### What to produce
Leaving the pictures aside, transcribe only and exactly the lines from the one with "none -> grey dumbbell [616,549,695,589]" through the end of the entries, both included.

___ Material provided ___

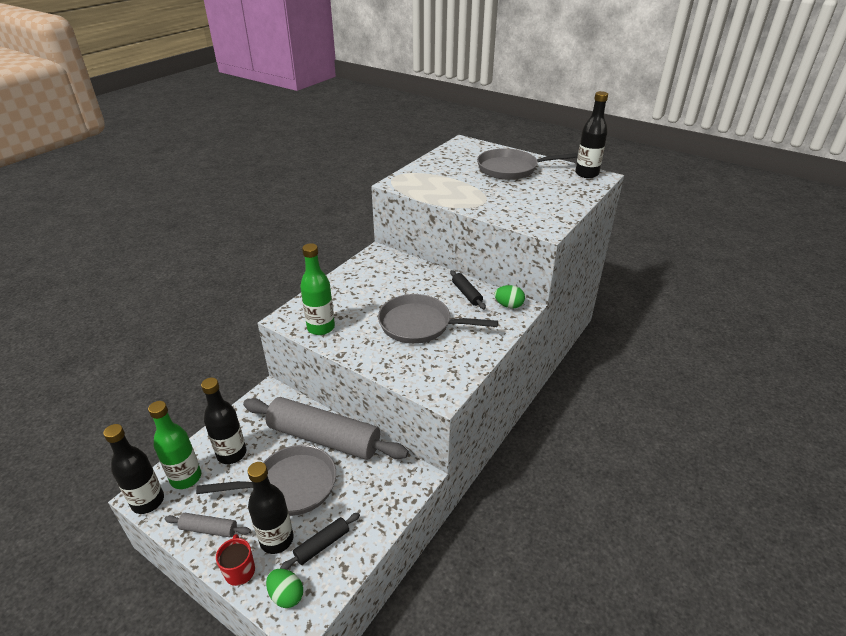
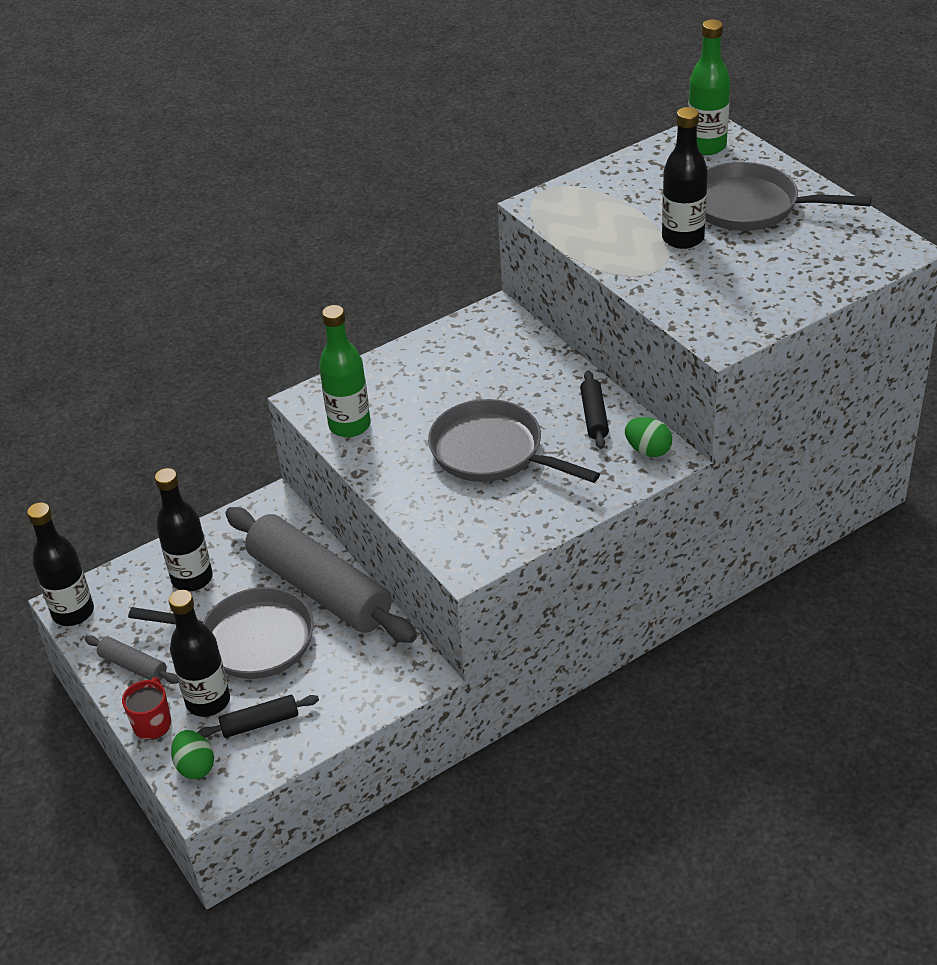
camera: 25 degrees right, 5 degrees up
green bottle [148,401,201,489] -> green bottle moved to [688,19,730,155]
black bottle [575,91,608,178] -> black bottle moved to [662,107,708,249]

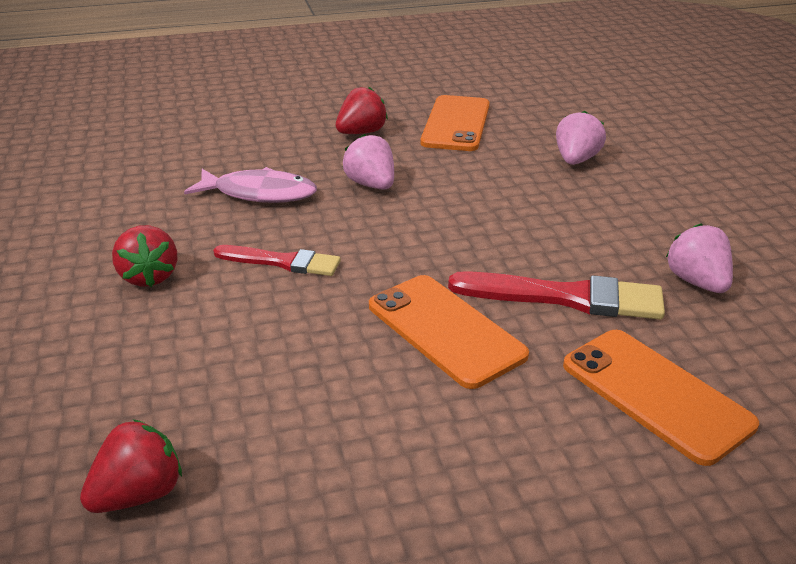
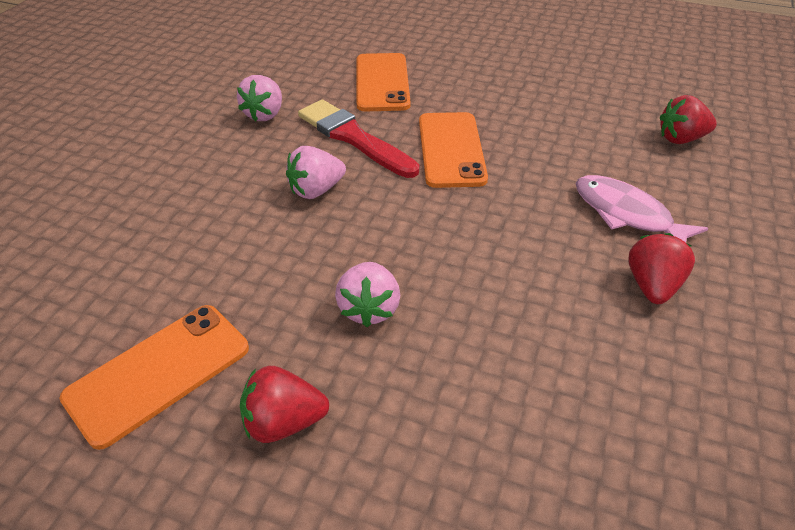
camera: 145 degrees left, 10 degrees up
pink fish [184,167,317,203] -> pink fish moved to [576,175,708,242]
red brush [213,245,341,276] -> none
pink strawberry [556,111,606,165] -> pink strawberry moved to [286,146,346,199]

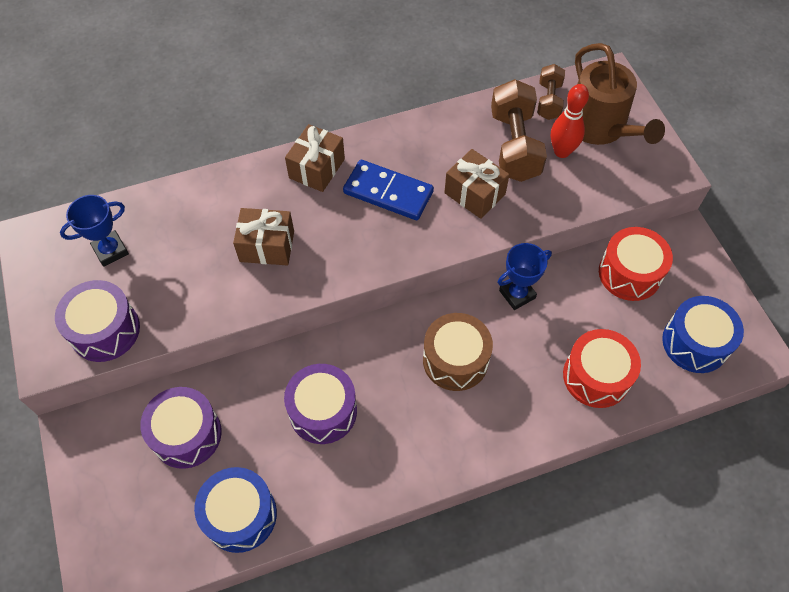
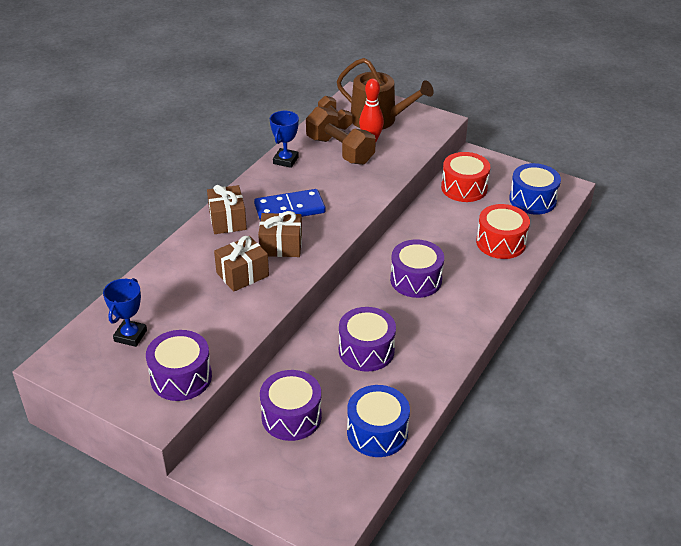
camera: 40 degrees left, 20 degrees down
brown drum [423,313,493,391] -> purple drum [390,239,444,298]
brown gift [444,149,510,219] -> brown gift moved to [258,211,302,257]
blue trophy [498,243,552,310] -> blue trophy moved to [270,111,299,168]

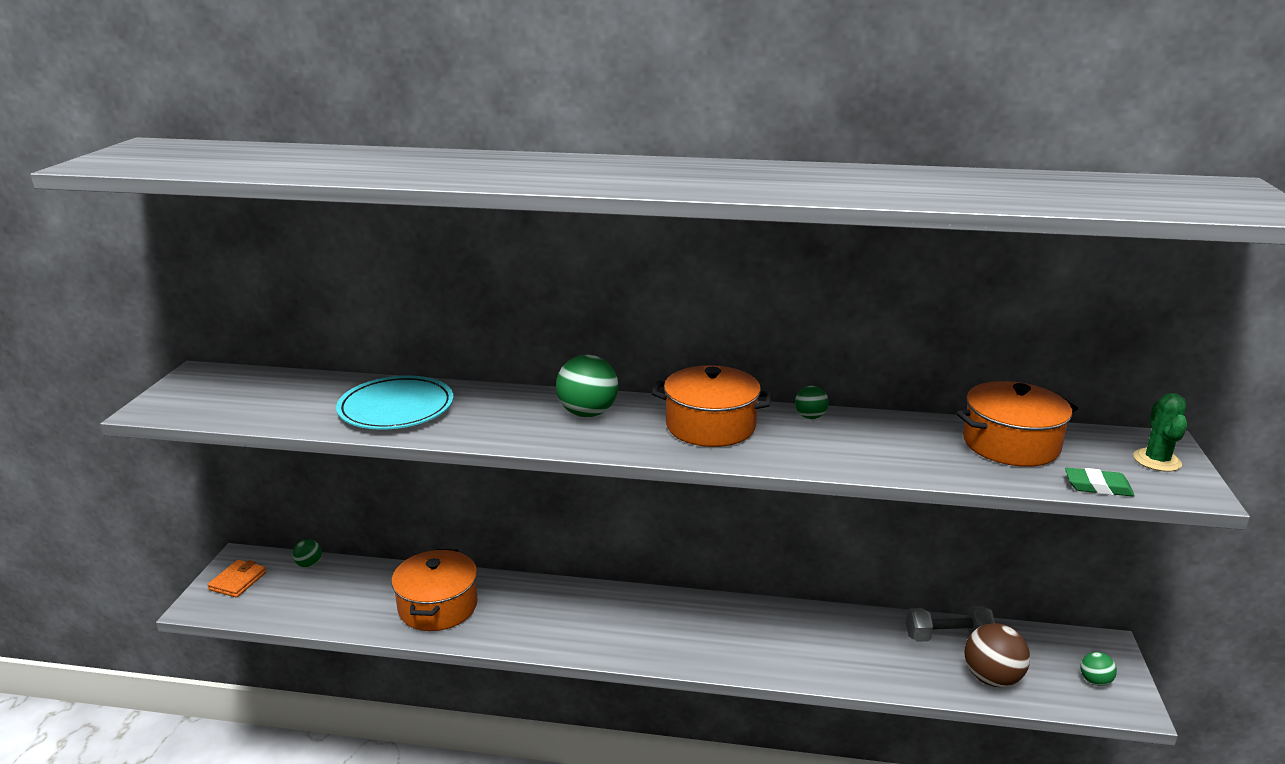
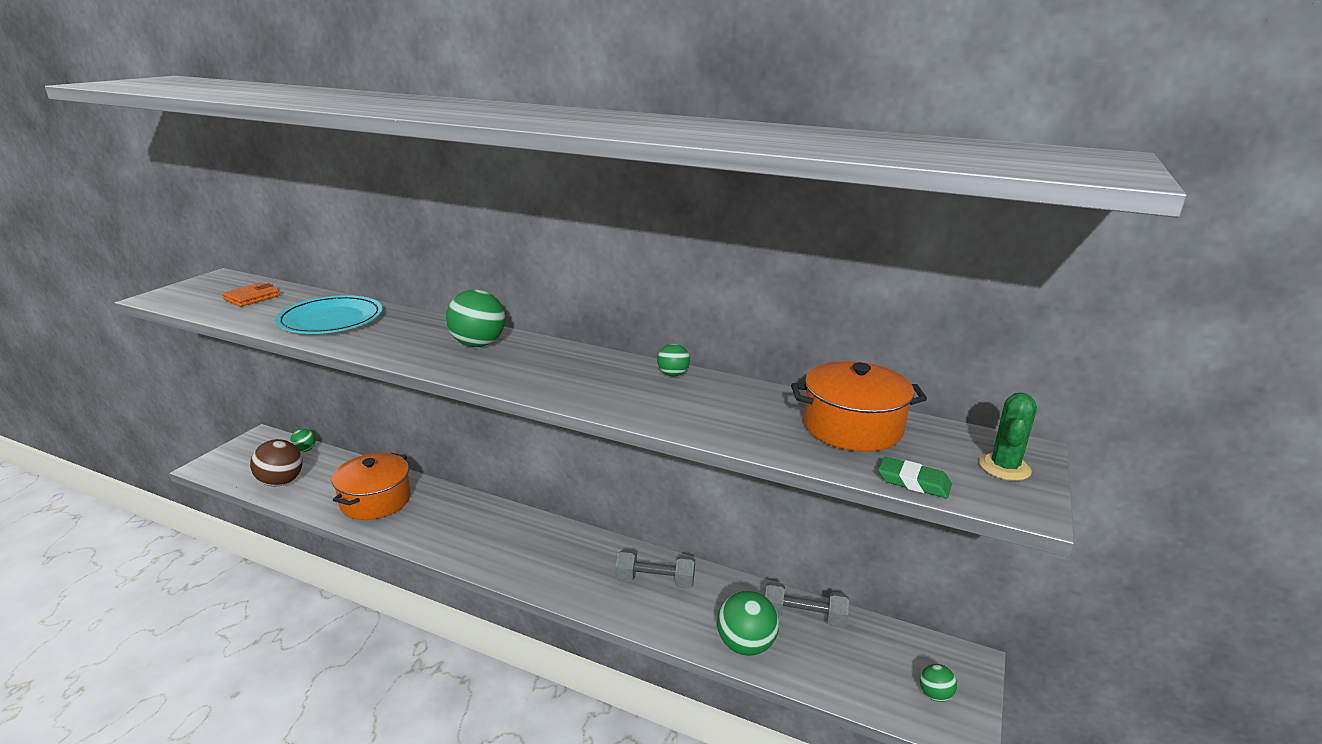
camera: 15 degrees right, 0 degrees up
orange wallet [208,560,266,598] -> orange wallet moved to [222,283,280,307]
orange pot [652,365,773,447] -> none
brown ball [964,623,1030,687] -> brown ball moved to [250,439,303,486]
none -> grey dumbbell [616,549,695,589]
none -> green ball [717,591,779,656]

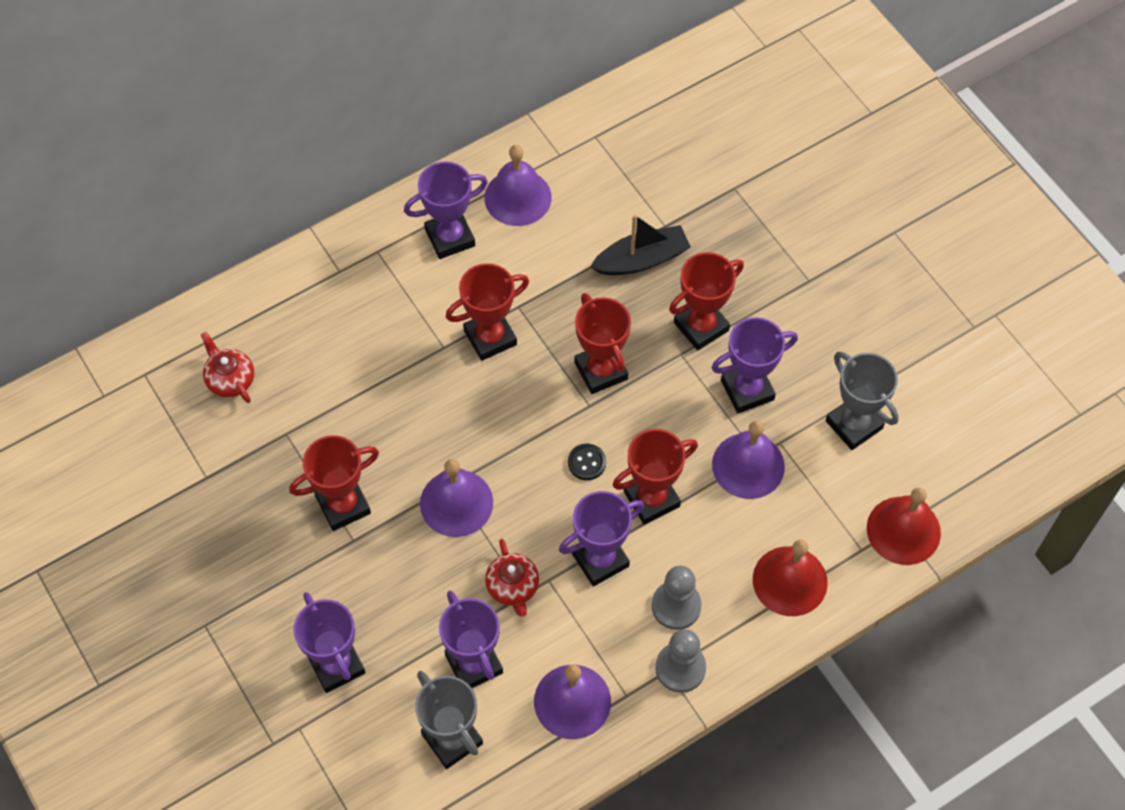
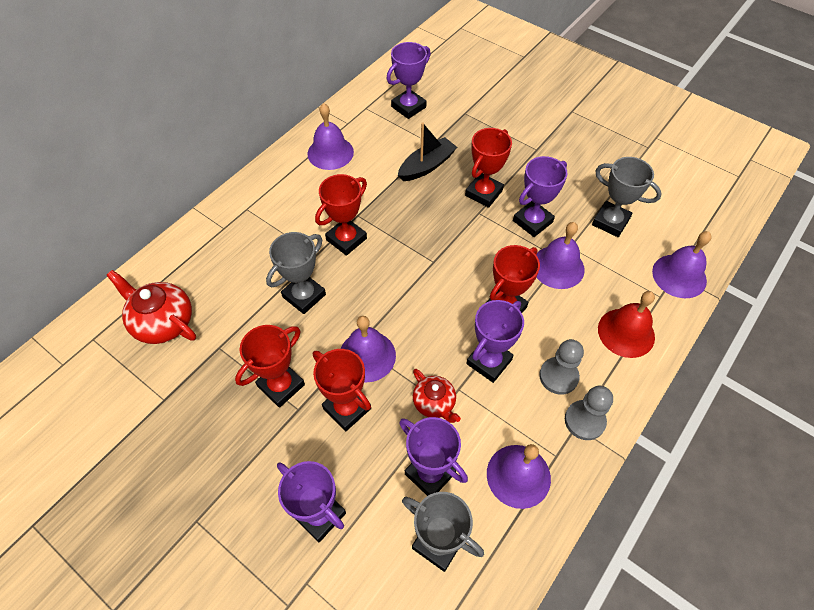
camera: 20 degrees left, 5 degrees down
red teapot [201,332,254,403] -> red teapot [106,270,196,344], size x1.62
purple trophy [404,161,488,259] -> purple trophy moved to [387,42,431,119]
black button [568,444,606,480] -> none
red trophy [574,293,631,394] -> red trophy moved to [313,349,371,431]
red bell [867,487,941,565] -> purple bell [652,231,712,298]
none -> grey trophy [266,232,326,314]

___

### Result of the exercise
none -> grey dumbbell [616,549,695,589]
none -> green ball [717,591,779,656]

camera: 20 degrees left, 5 degrees down
red teapot [201,332,254,403] -> red teapot [106,270,196,344], size x1.62
purple trophy [404,161,488,259] -> purple trophy moved to [387,42,431,119]
black button [568,444,606,480] -> none
red trophy [574,293,631,394] -> red trophy moved to [313,349,371,431]
red bell [867,487,941,565] -> purple bell [652,231,712,298]
none -> grey trophy [266,232,326,314]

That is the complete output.